Tally the lines of the entries in which the string "cyan" occurs, and say only how many.

─── Data provided ───

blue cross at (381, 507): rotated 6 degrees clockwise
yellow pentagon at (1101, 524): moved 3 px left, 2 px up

───
─── Data provided ───

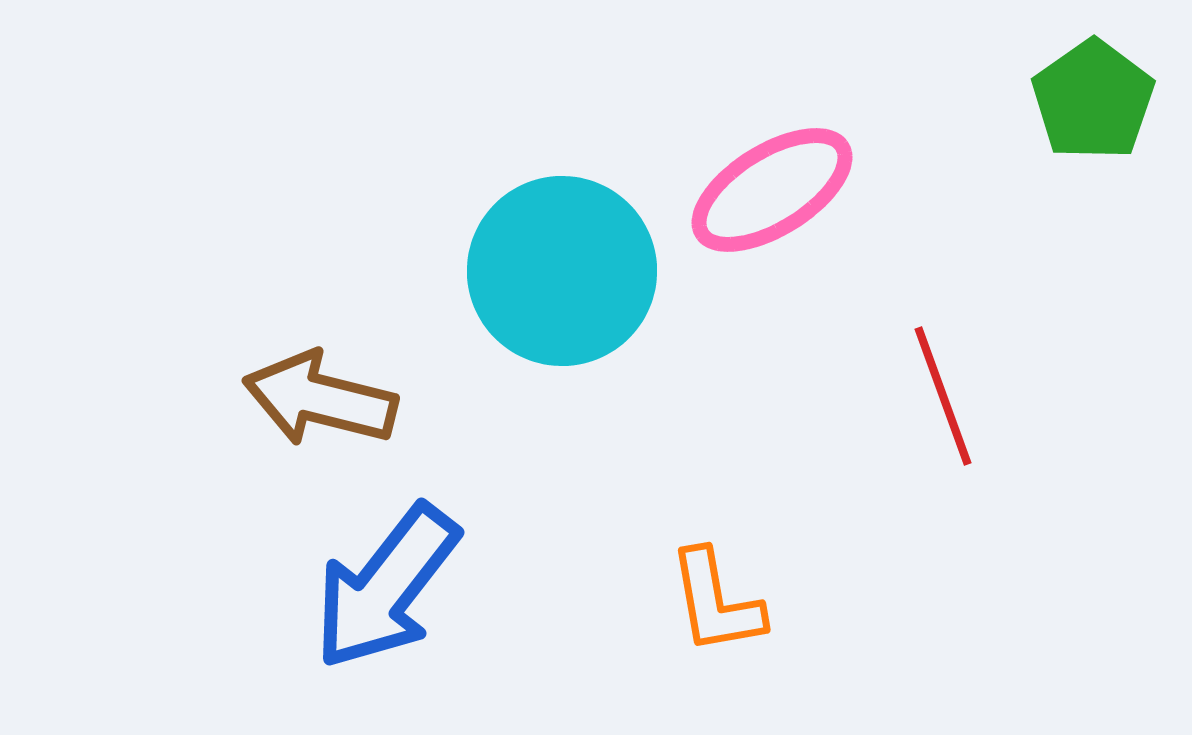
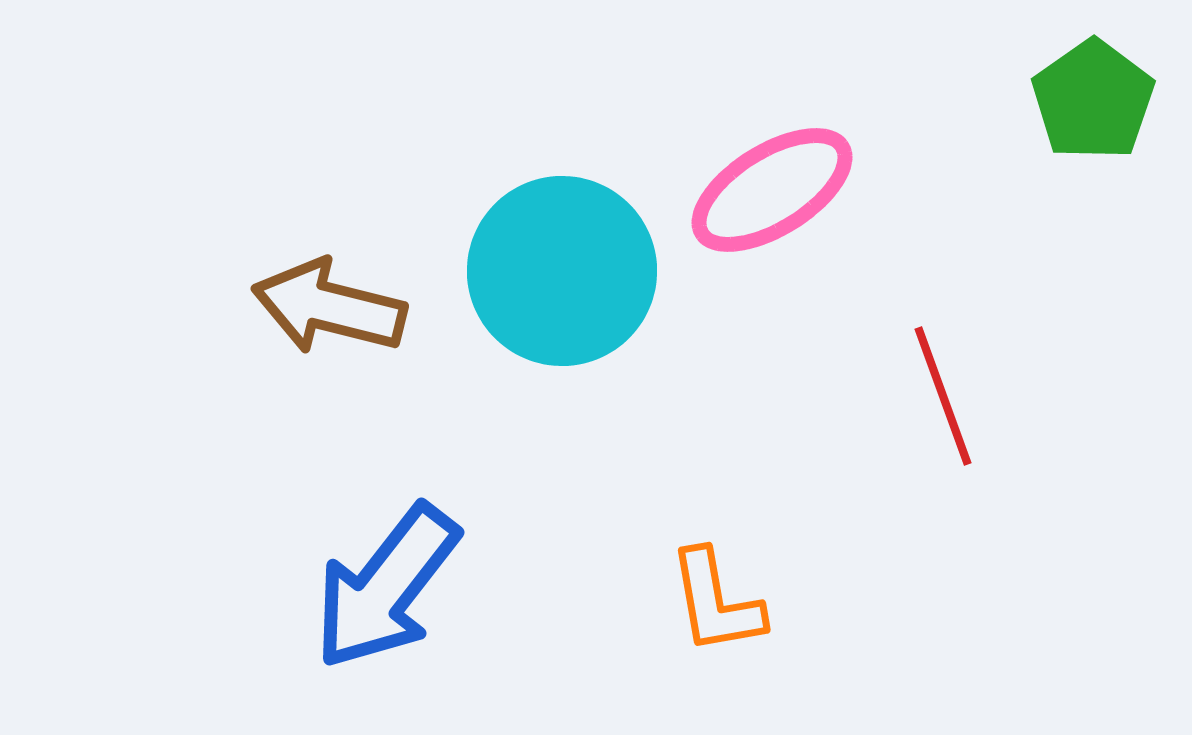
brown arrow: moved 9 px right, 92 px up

───
─── Data provided ───

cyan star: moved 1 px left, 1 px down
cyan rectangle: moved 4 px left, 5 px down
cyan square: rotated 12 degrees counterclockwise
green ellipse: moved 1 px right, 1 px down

───

__The answer__:
3